(Records from a dataset)
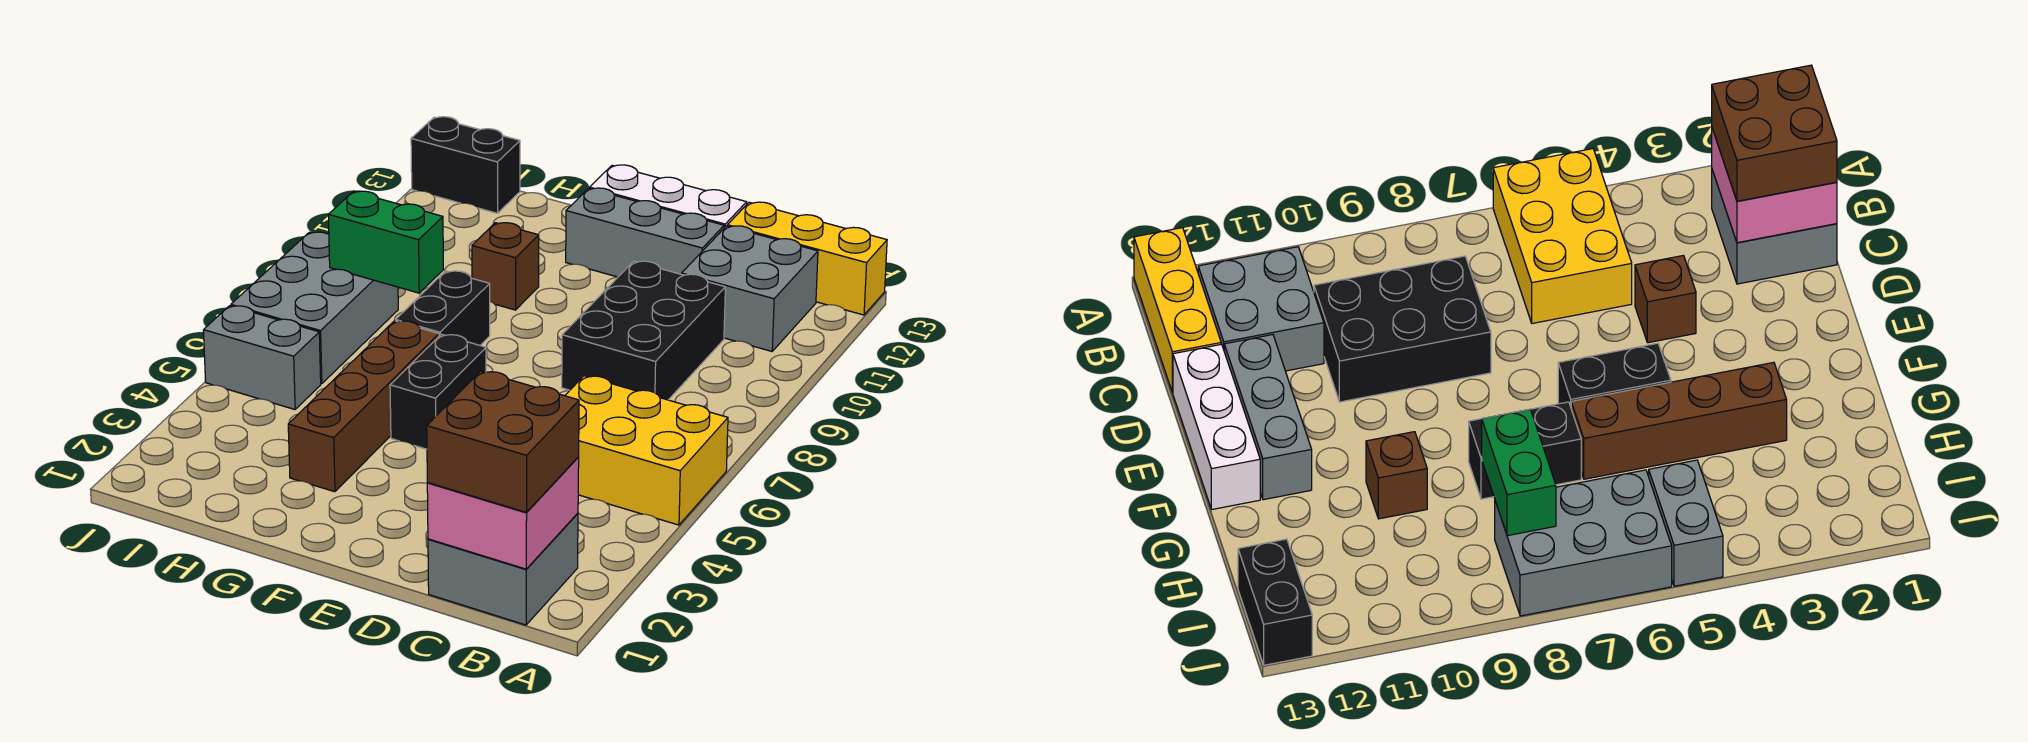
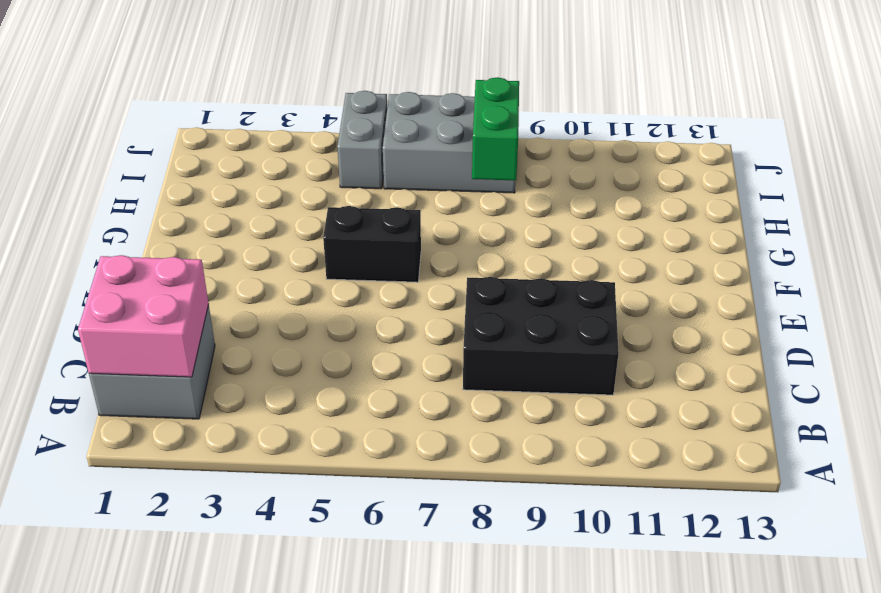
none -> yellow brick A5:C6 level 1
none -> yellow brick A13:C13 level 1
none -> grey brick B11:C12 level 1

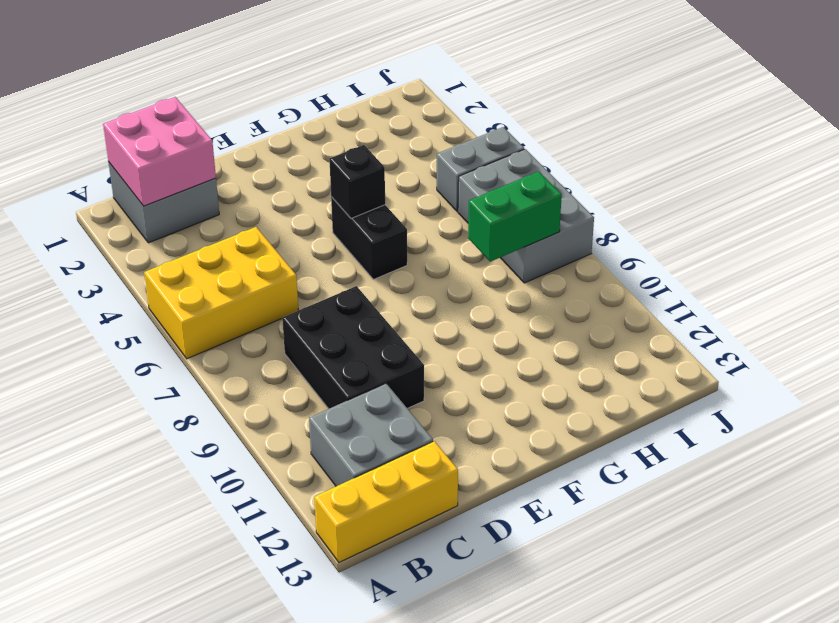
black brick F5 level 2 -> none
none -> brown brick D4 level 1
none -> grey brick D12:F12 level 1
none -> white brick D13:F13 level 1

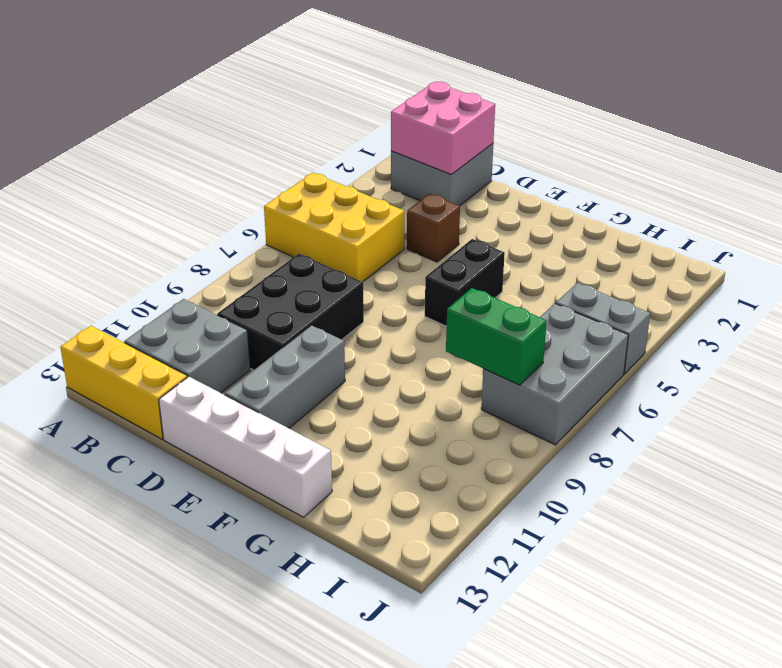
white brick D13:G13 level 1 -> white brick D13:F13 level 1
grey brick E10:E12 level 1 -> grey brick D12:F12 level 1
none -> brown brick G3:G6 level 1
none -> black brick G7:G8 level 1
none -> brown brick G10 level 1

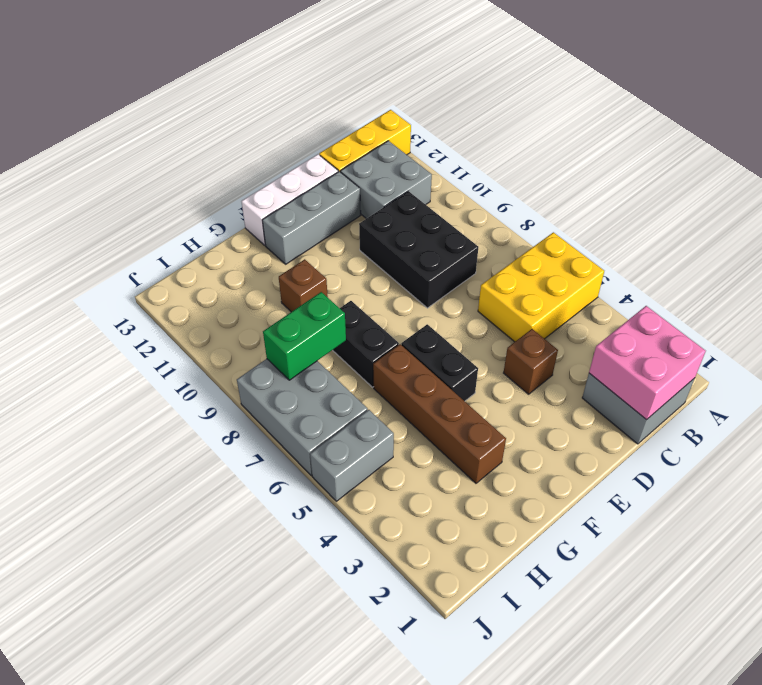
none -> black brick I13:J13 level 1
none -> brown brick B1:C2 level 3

• [TASK BRIEF]
Give back every entry in full, exactly as written, with no picture included.

• [OUTPUT OF THE TASK]
none -> yellow brick A5:C6 level 1
none -> yellow brick A13:C13 level 1
none -> grey brick B11:C12 level 1

black brick F5 level 2 -> none
none -> brown brick D4 level 1
none -> grey brick D12:F12 level 1
none -> white brick D13:F13 level 1

white brick D13:G13 level 1 -> white brick D13:F13 level 1
grey brick E10:E12 level 1 -> grey brick D12:F12 level 1
none -> brown brick G3:G6 level 1
none -> black brick G7:G8 level 1
none -> brown brick G10 level 1

none -> black brick I13:J13 level 1
none -> brown brick B1:C2 level 3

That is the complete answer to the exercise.